### Activity
Everything in the data must be repeated exactly, apart from the pictures, which are left out.

§

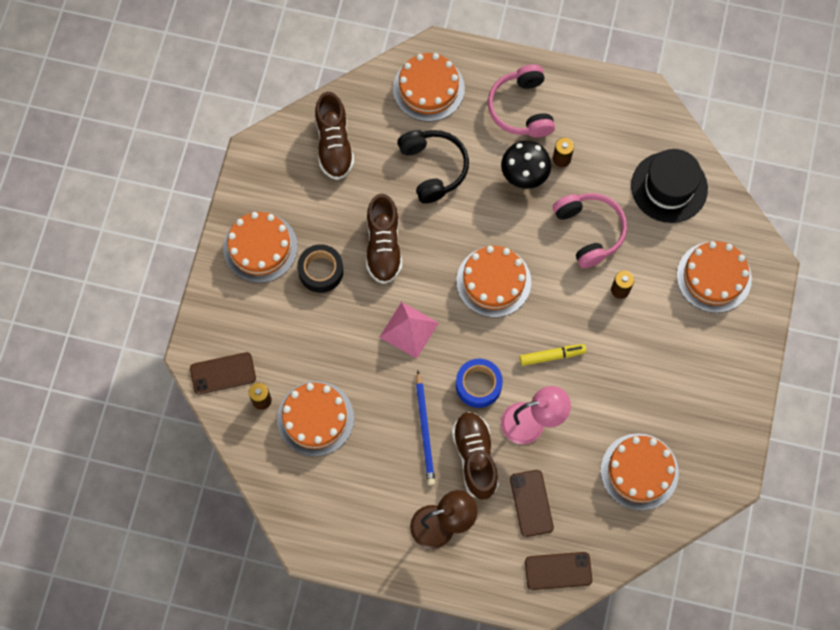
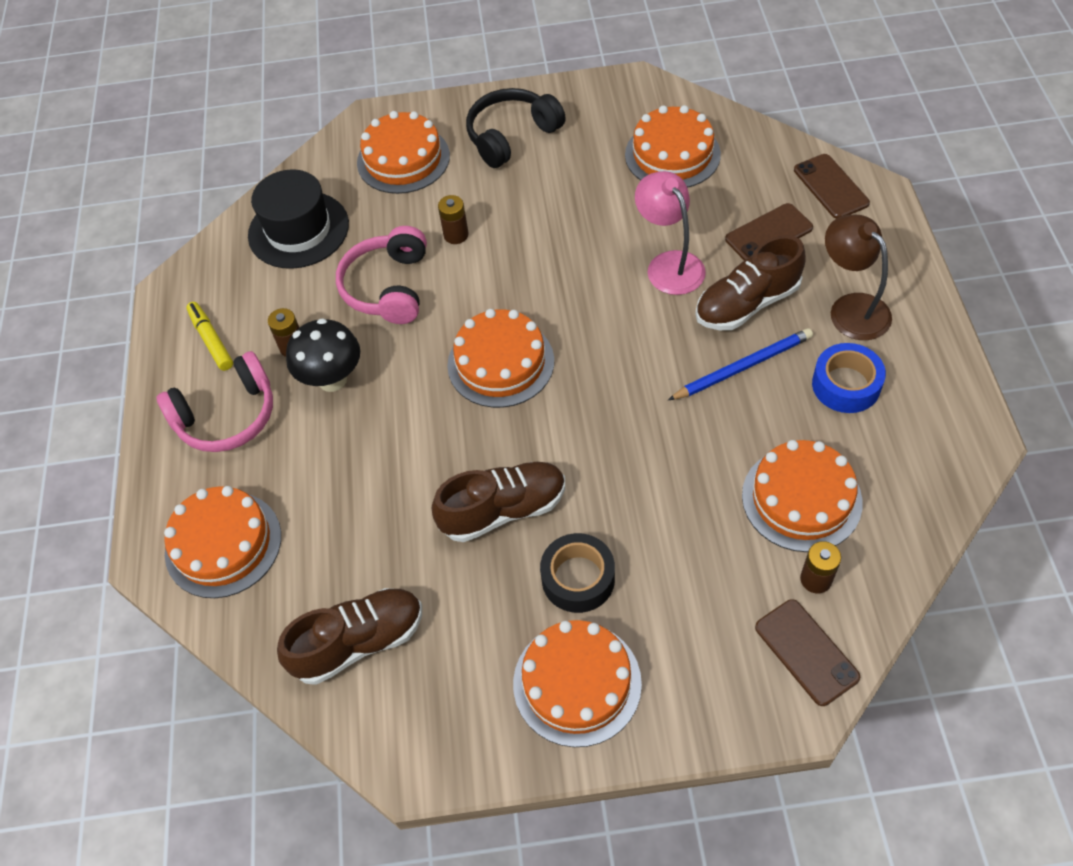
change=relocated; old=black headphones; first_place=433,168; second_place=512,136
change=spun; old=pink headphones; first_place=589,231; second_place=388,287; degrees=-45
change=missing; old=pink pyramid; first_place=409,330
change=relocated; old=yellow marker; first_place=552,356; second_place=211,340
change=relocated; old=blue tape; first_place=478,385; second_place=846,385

§

### Answer section
change=relocated; old=black headphones; first_place=433,168; second_place=512,136
change=spun; old=pink headphones; first_place=589,231; second_place=388,287; degrees=-45
change=missing; old=pink pyramid; first_place=409,330
change=relocated; old=yellow marker; first_place=552,356; second_place=211,340
change=relocated; old=blue tape; first_place=478,385; second_place=846,385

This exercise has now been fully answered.